→ Data extract
□ □ □ □

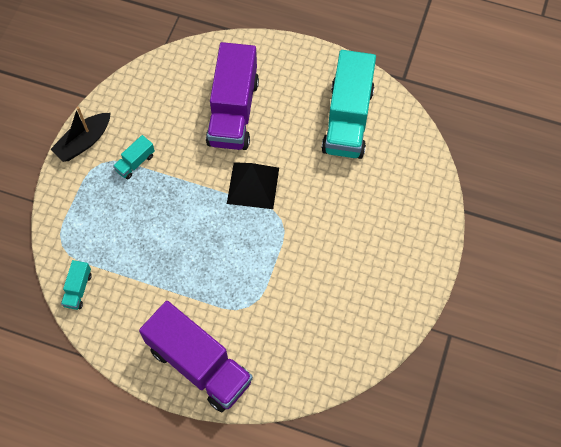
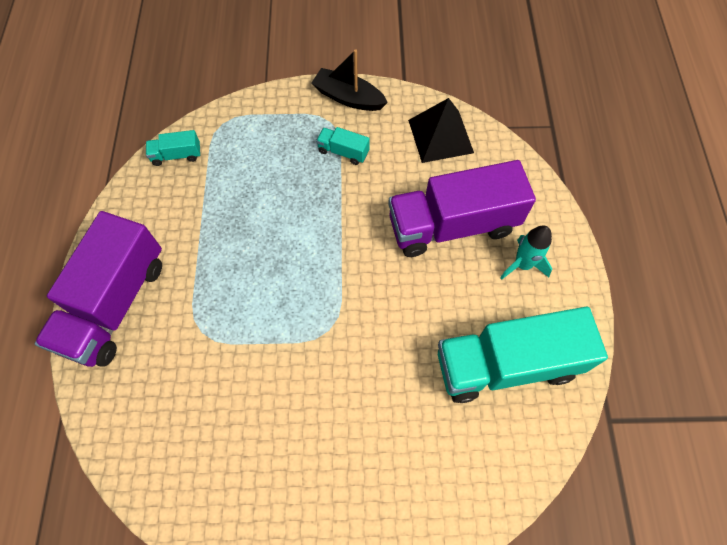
camera: 70 degrees right, 0 degrees up
(253, 185) = (362, 281): black pyramid -> black pyramid (440, 136)
(282, 81) = (522, 264): none -> turquoise rocket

□ □ □ □

→ Exercise directions
What belongs in the answer is each line above, reproduced exactly, and no picture.

→ Answer for this exercise
camera: 70 degrees right, 0 degrees up
(253, 185) = (362, 281): black pyramid -> black pyramid (440, 136)
(282, 81) = (522, 264): none -> turquoise rocket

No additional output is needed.